#### Supplied material
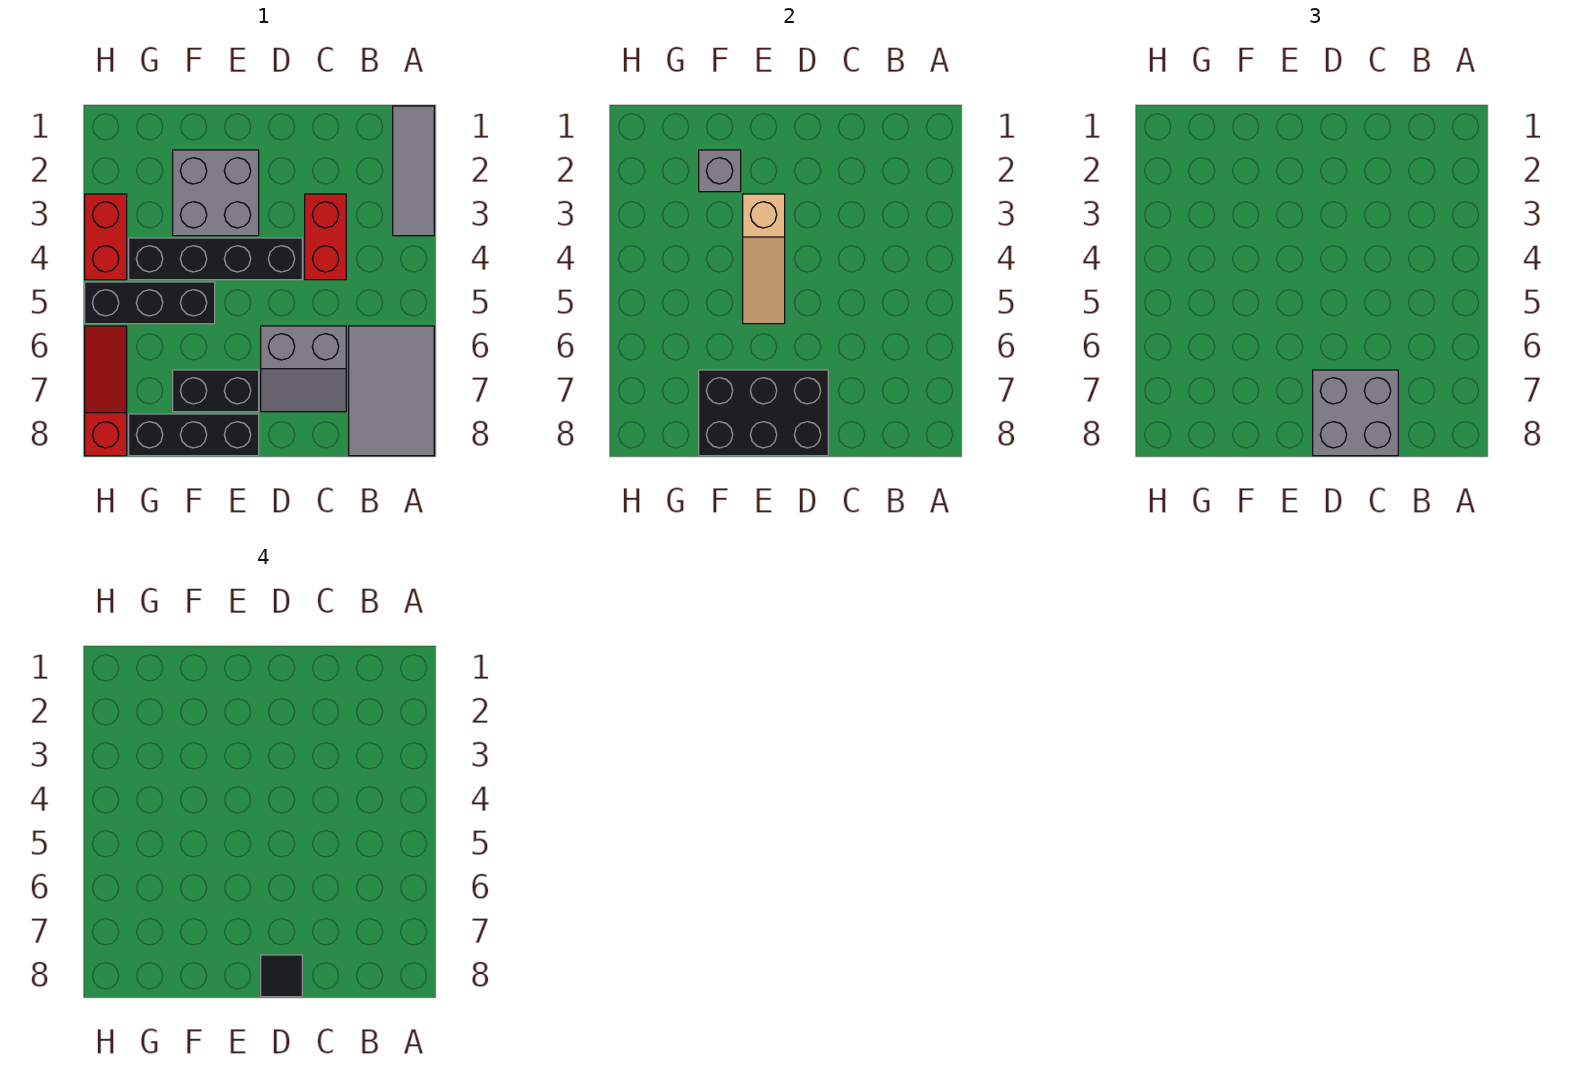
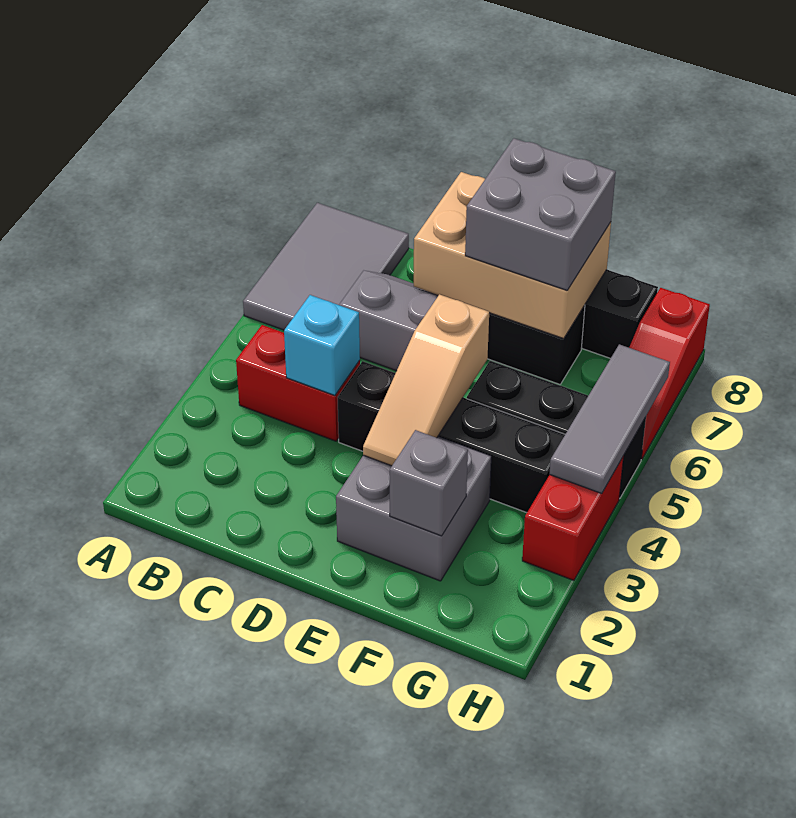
grey 1x3 tile [393,106,434,236] -> grey 1x3 tile moved to [549,344,670,493]
red 1x2 brick [305,194,346,280] -> red 1x2 brick turned to [236,325,360,441]
none -> cyan 1x1 brick [284,295,360,396]
grey 2x2 brick [1313,370,1398,456] -> grey 2x2 brick moved to [465,138,616,290]
black 2x3 brick [699,370,828,456] -> tan 2x3 brick [414,172,611,338]
black 1x1 tile [261,955,302,997] -> none
tan 1x3 slope [743,194,785,324] -> tan 1x3 slope turned to [363,294,489,466]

#### Exercise objective
Some lines in the records above contain "turned". Count them and give the number only.

#### Your solution
2